=== Begin Enclosure ===

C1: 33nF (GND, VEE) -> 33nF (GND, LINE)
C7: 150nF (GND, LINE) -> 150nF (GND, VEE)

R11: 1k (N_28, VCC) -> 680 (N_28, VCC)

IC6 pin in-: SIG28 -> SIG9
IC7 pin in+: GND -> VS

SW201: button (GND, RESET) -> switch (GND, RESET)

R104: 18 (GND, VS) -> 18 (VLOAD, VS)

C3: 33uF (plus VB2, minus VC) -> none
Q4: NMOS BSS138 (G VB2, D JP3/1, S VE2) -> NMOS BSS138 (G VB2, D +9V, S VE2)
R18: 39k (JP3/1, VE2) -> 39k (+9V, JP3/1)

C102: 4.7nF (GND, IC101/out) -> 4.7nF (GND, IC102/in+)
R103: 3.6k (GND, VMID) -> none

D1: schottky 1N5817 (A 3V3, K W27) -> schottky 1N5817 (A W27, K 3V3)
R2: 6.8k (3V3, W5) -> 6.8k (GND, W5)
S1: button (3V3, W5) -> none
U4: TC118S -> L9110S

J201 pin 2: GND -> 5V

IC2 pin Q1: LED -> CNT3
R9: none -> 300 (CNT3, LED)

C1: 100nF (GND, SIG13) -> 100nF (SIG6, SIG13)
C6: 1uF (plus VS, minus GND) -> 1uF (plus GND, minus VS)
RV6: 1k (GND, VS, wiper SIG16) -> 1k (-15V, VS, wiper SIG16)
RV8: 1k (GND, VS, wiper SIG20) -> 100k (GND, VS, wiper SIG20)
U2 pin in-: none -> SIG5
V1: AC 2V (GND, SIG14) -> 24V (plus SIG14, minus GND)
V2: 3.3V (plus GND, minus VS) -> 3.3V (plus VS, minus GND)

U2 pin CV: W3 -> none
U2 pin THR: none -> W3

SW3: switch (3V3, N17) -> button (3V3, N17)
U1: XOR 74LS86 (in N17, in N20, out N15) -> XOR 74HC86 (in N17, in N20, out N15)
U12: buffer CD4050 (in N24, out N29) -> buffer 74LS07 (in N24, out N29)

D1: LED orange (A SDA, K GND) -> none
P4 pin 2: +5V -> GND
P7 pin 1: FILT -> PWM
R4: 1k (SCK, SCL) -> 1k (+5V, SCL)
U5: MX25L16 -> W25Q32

=== End Enclosure ===

*Task to complete*: Using the material above, quote the first line and each line after it, stopping at and including the line that holds "R2: 6.8k (3V3, W5) -> 6.8k (GND, W5)".

*Response*:
C1: 33nF (GND, VEE) -> 33nF (GND, LINE)
C7: 150nF (GND, LINE) -> 150nF (GND, VEE)

R11: 1k (N_28, VCC) -> 680 (N_28, VCC)

IC6 pin in-: SIG28 -> SIG9
IC7 pin in+: GND -> VS

SW201: button (GND, RESET) -> switch (GND, RESET)

R104: 18 (GND, VS) -> 18 (VLOAD, VS)

C3: 33uF (plus VB2, minus VC) -> none
Q4: NMOS BSS138 (G VB2, D JP3/1, S VE2) -> NMOS BSS138 (G VB2, D +9V, S VE2)
R18: 39k (JP3/1, VE2) -> 39k (+9V, JP3/1)

C102: 4.7nF (GND, IC101/out) -> 4.7nF (GND, IC102/in+)
R103: 3.6k (GND, VMID) -> none

D1: schottky 1N5817 (A 3V3, K W27) -> schottky 1N5817 (A W27, K 3V3)
R2: 6.8k (3V3, W5) -> 6.8k (GND, W5)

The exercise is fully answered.